TASK DETAILS :: Retype, word for word, every line of the records below starting at the one that contains "black camera: 3 -> 0" and ending at the one that contains "red camera: 6 -> 5"; include both of those lines and nothing more.

PROVIDED RECORDS ::
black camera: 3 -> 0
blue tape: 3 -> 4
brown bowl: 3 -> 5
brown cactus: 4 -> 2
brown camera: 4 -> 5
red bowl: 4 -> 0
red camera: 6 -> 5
==
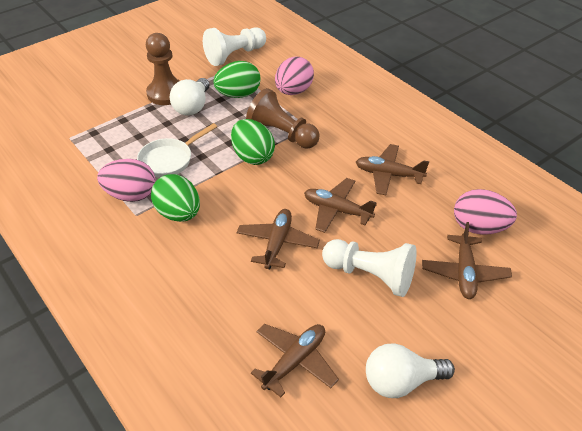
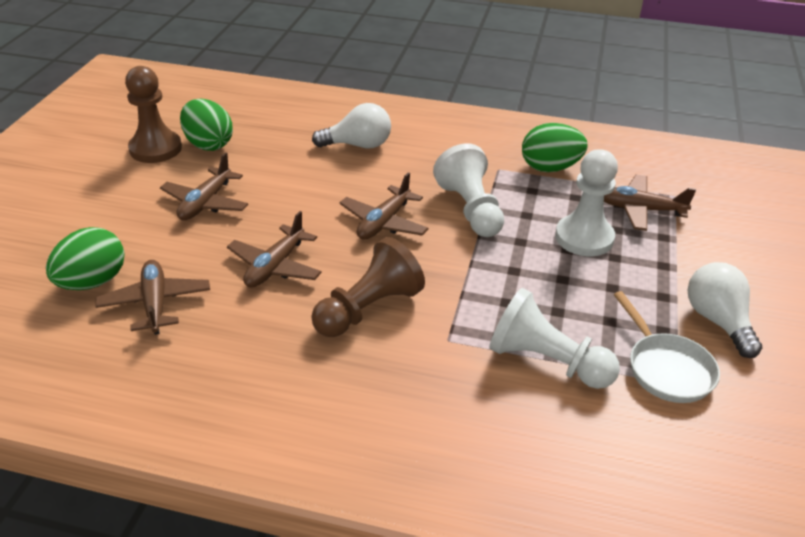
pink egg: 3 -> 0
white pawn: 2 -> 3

ANSWER FOR THIS EXERCISE ::
black camera: 3 -> 0
blue tape: 3 -> 4
brown bowl: 3 -> 5
brown cactus: 4 -> 2
brown camera: 4 -> 5
red bowl: 4 -> 0
red camera: 6 -> 5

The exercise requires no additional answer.